*** Opening Exercise inputs ***
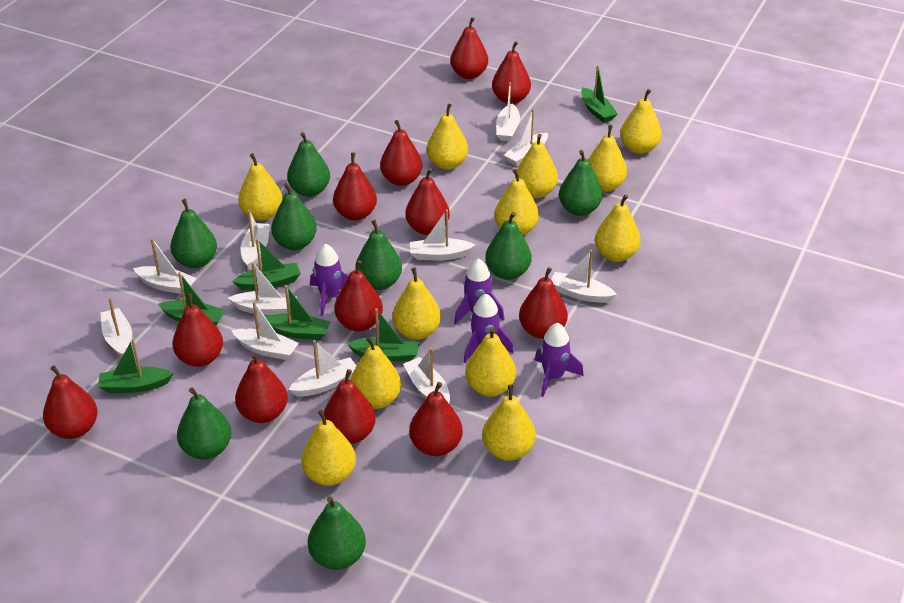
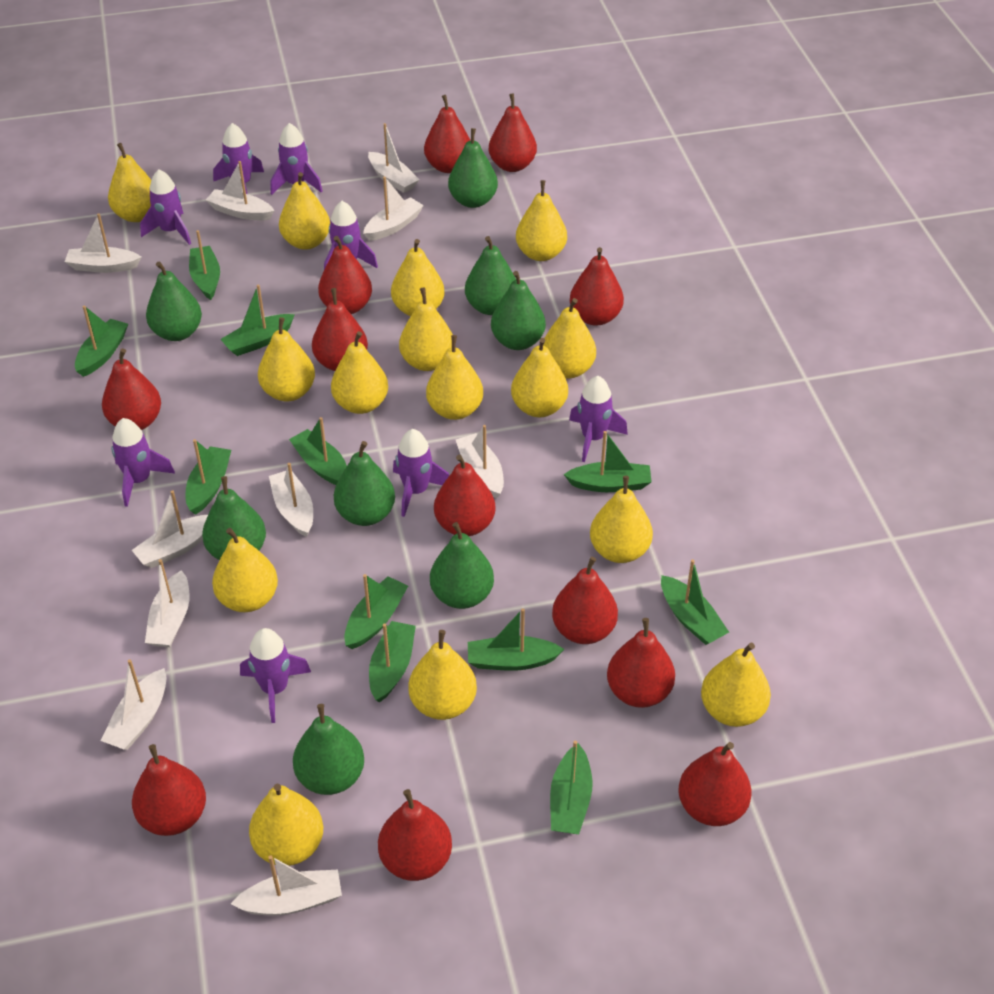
green boat: [98,339,173,393] [158,272,226,326] [232,239,301,290] [265,285,330,340] [347,308,419,362] [581,65,617,123] = 6 -> [75,306,128,377] [186,439,231,515] [189,230,220,300] [220,285,295,356] [289,417,347,485] [344,574,408,649] [369,621,416,702] [468,608,564,671] [550,741,592,834] [564,431,652,492] [661,560,729,645] = 11
purple rocket: [310,244,349,316] [454,259,504,325] [464,294,514,363] [535,323,584,397] = 4 -> [111,418,175,507] [140,169,191,245] [213,123,264,194] [240,628,311,723] [270,123,323,195] [324,201,378,269] [393,429,449,517] [569,376,628,462] = 8
white boat: [101,297,132,357] [133,238,197,294] [228,263,297,315] [232,301,299,360] [241,210,270,270] [289,340,356,397] [403,348,450,403] [410,209,475,261] [496,82,520,142] [504,109,548,166] [551,250,617,303] = 11 -> [65,213,142,273] [101,659,166,750] [132,490,208,568] [145,559,189,647] [206,161,275,221] [231,855,342,915] [269,463,313,537] [363,177,424,241] [368,123,419,193] [456,425,504,498] = 10
yellow pear: [238,153,283,221] [301,410,356,486] [350,336,401,409] [392,268,441,340] [427,104,468,170] [465,327,516,397] [482,385,536,461] [494,169,539,235] [515,134,558,198] [588,125,627,192] [595,194,641,262] [620,89,662,154] = 12 -> [108,143,151,222] [212,528,278,612] [249,784,323,866] [258,317,315,401] [279,172,330,250] [331,331,388,414] [391,239,445,316] [399,288,453,371] [408,630,477,720] [426,335,483,420] [511,338,568,417] [516,180,567,261] [543,298,596,378] [590,476,653,563] [701,643,771,727] = 15

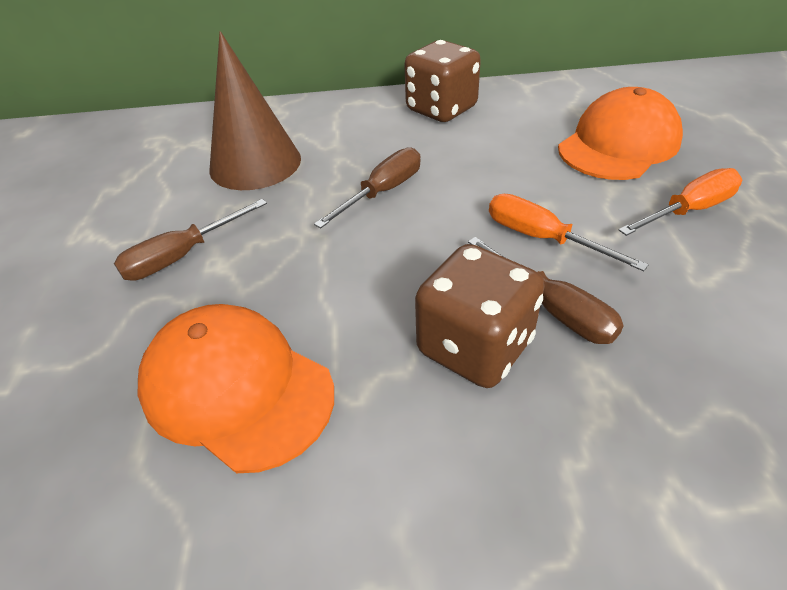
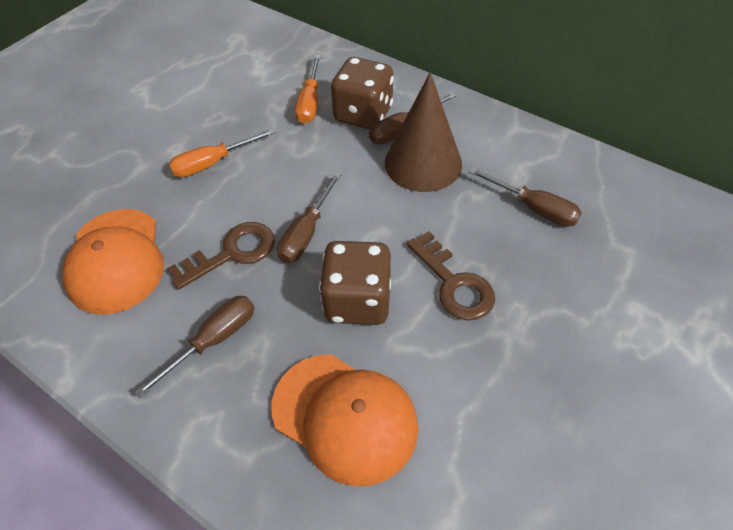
brown key: none = 0 -> [167,222,275,289] [407,231,495,320] = 2
brown screwdriver: [114,199,267,281] [314,147,421,228] [468,237,624,344] = 3 -> [134,296,254,398] [277,172,342,263] [369,92,457,144] [468,168,582,227] = 4

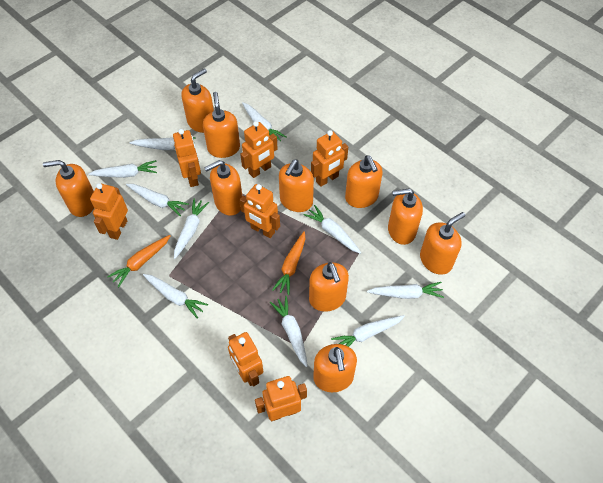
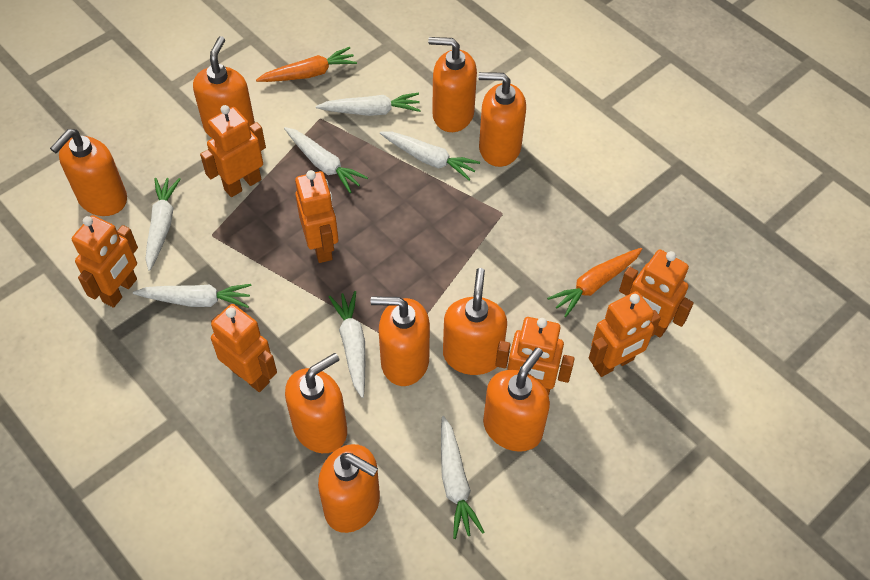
orange soap dispenser: [43,160,94,217] [181,68,214,133] [203,92,240,158] [204,160,242,216] [279,159,314,212] [309,262,349,312] [313,344,357,392] [345,155,383,208] [388,189,423,245] [420,212,465,275] = 10 -> [50,129,127,216] [193,36,255,138] [285,353,347,453] [318,444,380,533] [371,296,430,386] [428,37,477,132] [443,268,507,375] [478,72,526,167] [483,347,550,452] = 9
white carrot: [88,160,157,178] [126,184,189,216] [129,137,196,150] [143,274,208,319] [174,199,209,259] [242,102,286,141] [270,296,308,367] [303,205,361,254] [331,315,405,347] [367,282,444,299] = 10 -> [133,284,251,308] [145,178,181,271] [284,127,368,193] [316,93,421,116] [329,291,365,398] [380,132,480,180] [441,416,485,539] = 7

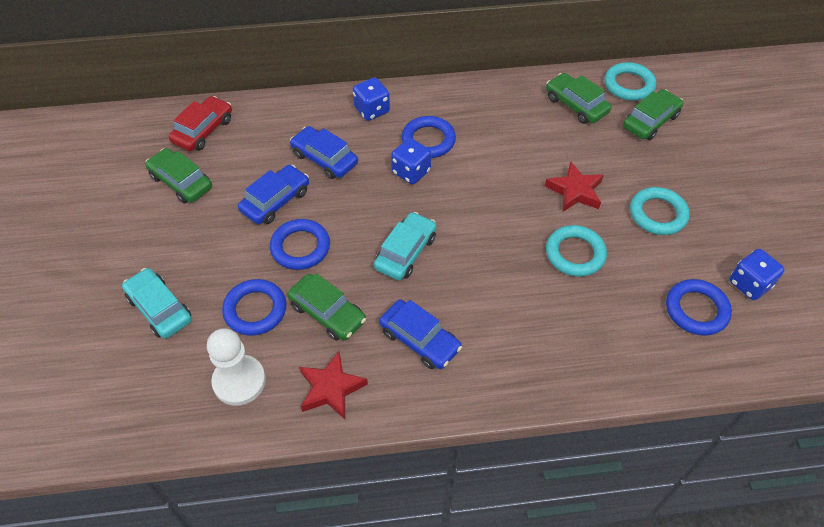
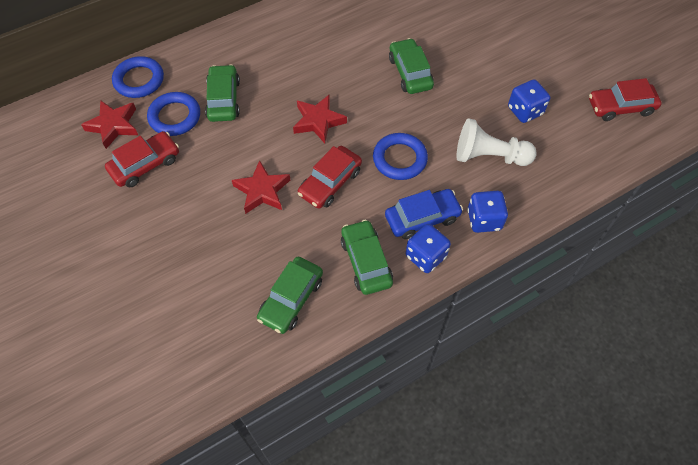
blue car: [238,165,309,224] [290,126,358,179] [379,300,462,369] = 3 -> [385,189,463,239] = 1
blue ring: [222,279,287,336] [270,219,330,270] [402,116,456,158] [666,279,732,336] = 4 -> [112,56,164,98] [147,92,200,136] [373,133,428,180] = 3
red car: [169,96,232,151] = 1 -> [105,131,179,187] [298,146,362,209] [589,78,662,121] = 3
red star: [299,352,368,419] [545,161,604,212] = 2 -> [81,100,138,149] [232,160,290,214] [293,95,347,143] = 3
turquoise car: [122,268,192,339] [374,212,437,280] = 2 -> none = 0
turquoise ring: [546,225,607,277] [605,62,656,101] [630,187,690,235] = 3 -> none = 0

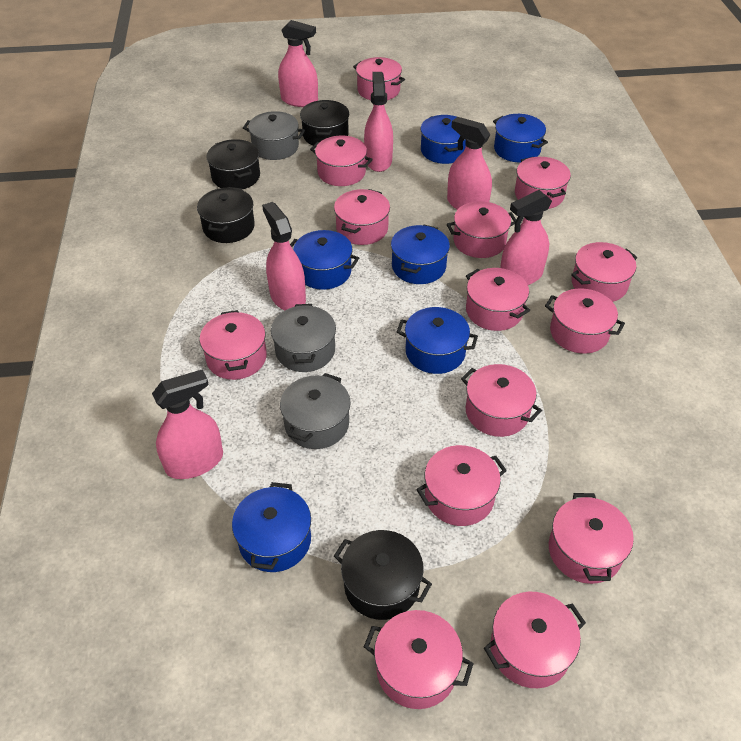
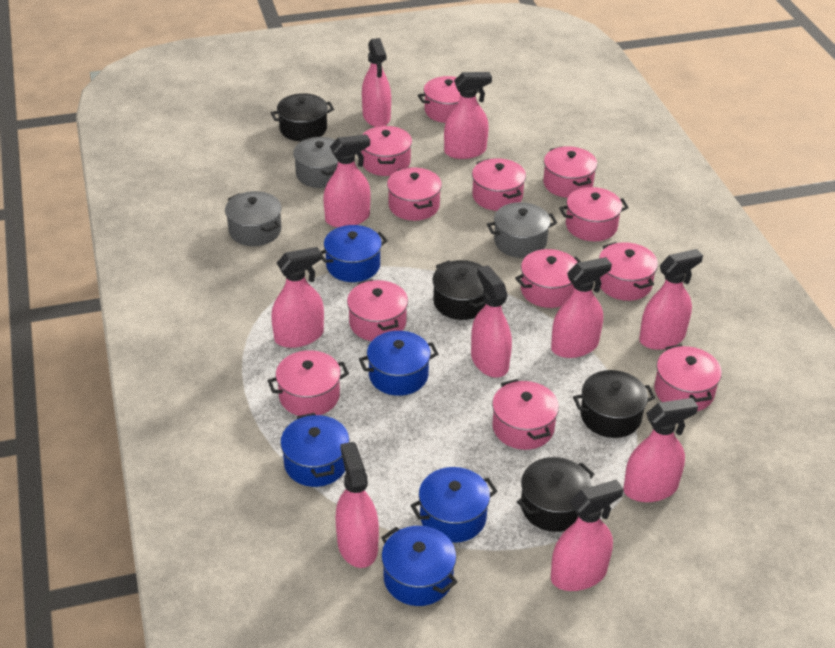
blue pot: [232,482,311,572] [290,230,359,290] [391,225,450,284] [397,307,478,374] [420,115,466,164] [493,114,548,162] = 6 -> [280,413,349,487] [320,225,388,282] [359,331,438,396] [381,526,458,606] [410,467,497,543] = 5
pink pot: [200,310,267,380] [310,136,373,186] [334,189,390,245] [353,57,405,100] [364,610,474,709] [416,445,507,526] [447,201,516,258] [461,364,542,437] [466,268,530,331] [484,592,586,688] [515,157,571,209] [545,288,625,354] [549,493,634,584] [571,242,637,302] = 14 -> [267,350,349,416] [347,279,408,341] [361,126,412,176] [387,167,442,221] [418,76,479,123] [472,158,526,211] [492,379,559,450] [515,249,581,308] [543,146,597,198] [559,187,629,241] [599,242,658,301] [654,344,722,411] = 12
pink spray bottle: [152,369,223,479] [262,202,306,310] [278,20,318,107] [364,72,393,172] [447,117,492,210] [500,190,552,285] = 6 -> [271,247,324,348] [323,134,371,227] [336,442,379,568] [362,38,391,127] [444,72,492,159] [471,265,512,378] [551,257,612,358] [551,480,624,591] [624,398,698,502] [639,249,703,350] = 10

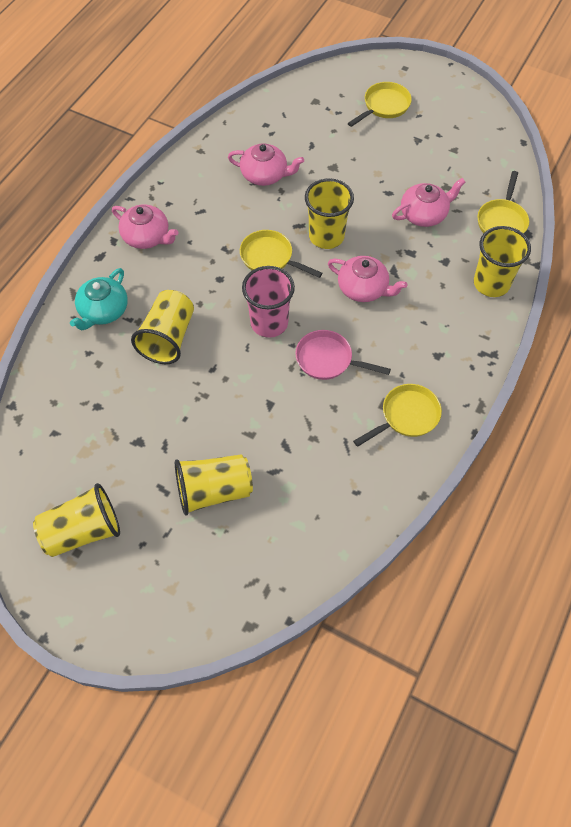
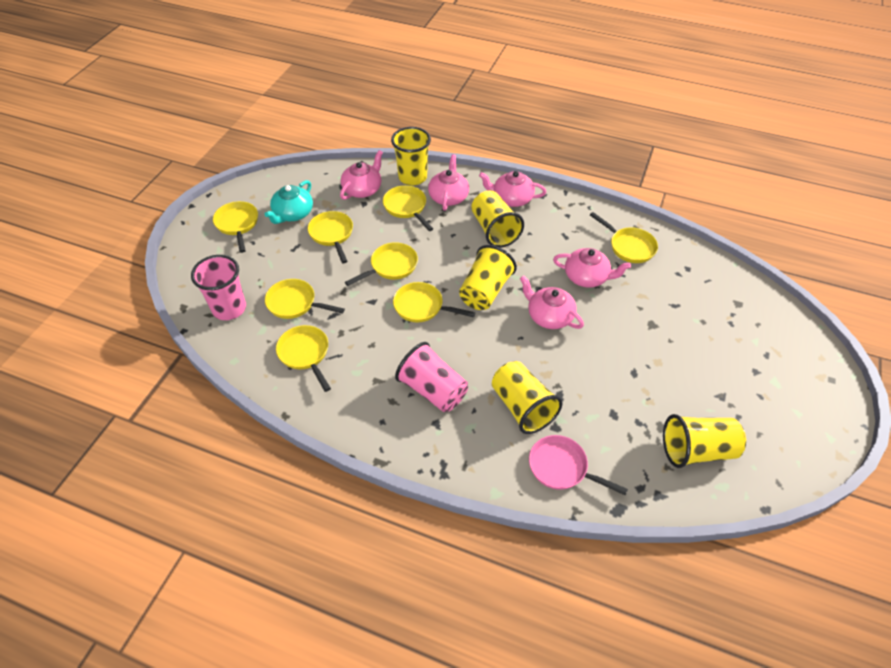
pink cup: [242,266,295,338] = 1 -> [191,255,246,320] [395,342,468,412] = 2
pink teapot: [112,204,179,249] [228,143,304,186] [328,256,408,302] [392,178,465,227] = 4 -> [340,150,383,200] [428,154,469,211] [479,171,546,207] [520,275,584,329] [553,248,631,288] = 5
yellow pan: [240,230,322,278] [348,82,412,127] [353,384,442,447] [477,171,529,234] = 4 -> [213,201,258,253] [265,279,345,319] [276,325,331,392] [308,211,353,263] [345,242,418,286] [383,186,433,231] [393,282,476,322] [590,212,658,263] = 8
*** Closing Exercise inputs ***
## [What is expected]
An exact printout of the entries is wanted, covering the first line through the line holding "purple rocket: [310,244,349,316]", with pictures kept out of it.

## [Answer section]
green boat: [98,339,173,393] [158,272,226,326] [232,239,301,290] [265,285,330,340] [347,308,419,362] [581,65,617,123] = 6 -> [75,306,128,377] [186,439,231,515] [189,230,220,300] [220,285,295,356] [289,417,347,485] [344,574,408,649] [369,621,416,702] [468,608,564,671] [550,741,592,834] [564,431,652,492] [661,560,729,645] = 11
purple rocket: [310,244,349,316] [454,259,504,325] [464,294,514,363] [535,323,584,397] = 4 -> [111,418,175,507] [140,169,191,245] [213,123,264,194] [240,628,311,723] [270,123,323,195] [324,201,378,269] [393,429,449,517] [569,376,628,462] = 8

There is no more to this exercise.